====== PROVIDED RECORDS ======

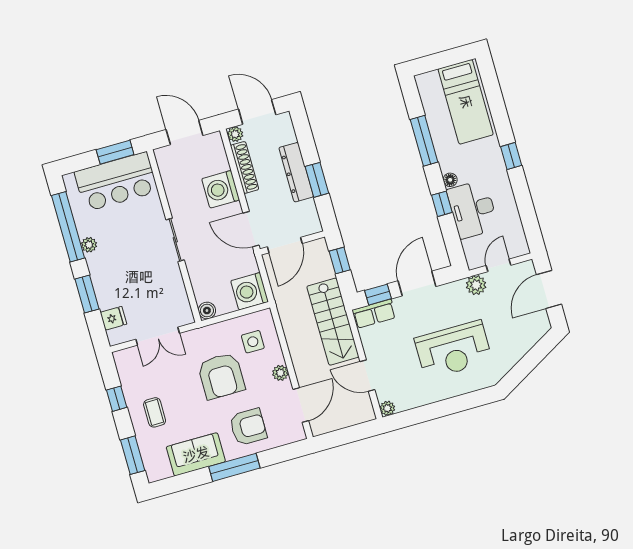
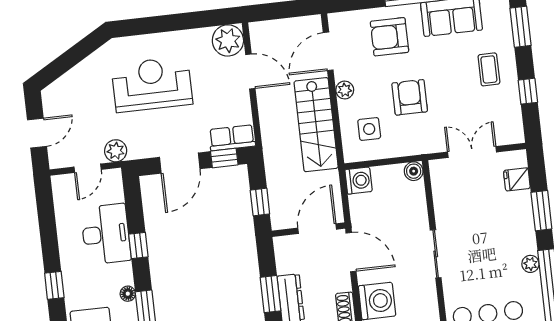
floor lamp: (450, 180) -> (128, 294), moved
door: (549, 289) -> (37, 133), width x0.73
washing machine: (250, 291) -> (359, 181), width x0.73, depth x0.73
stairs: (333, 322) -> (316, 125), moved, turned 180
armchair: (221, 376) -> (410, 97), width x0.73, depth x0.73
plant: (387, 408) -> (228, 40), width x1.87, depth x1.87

======
====== PROVIDED RECORDS ======

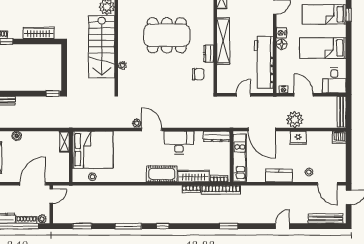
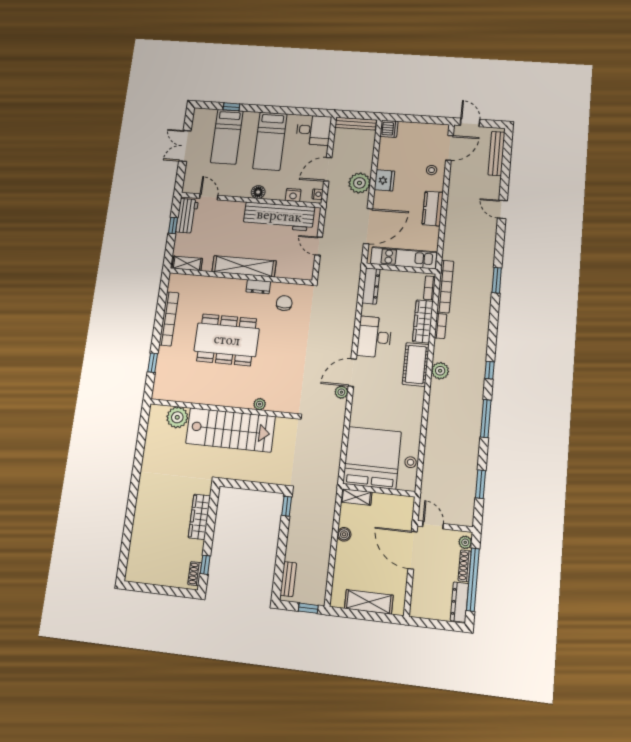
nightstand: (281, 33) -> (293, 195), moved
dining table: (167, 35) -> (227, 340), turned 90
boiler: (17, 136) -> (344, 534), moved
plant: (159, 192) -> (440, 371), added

======
====== PROVIDED RECORDS ======

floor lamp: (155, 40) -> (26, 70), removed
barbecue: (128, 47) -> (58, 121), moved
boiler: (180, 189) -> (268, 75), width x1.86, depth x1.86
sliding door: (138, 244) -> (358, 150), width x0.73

======

TASK.
Across all the entries, how many lines hold the string "door"? Only the number is needed.

COMPLETED TASK.
2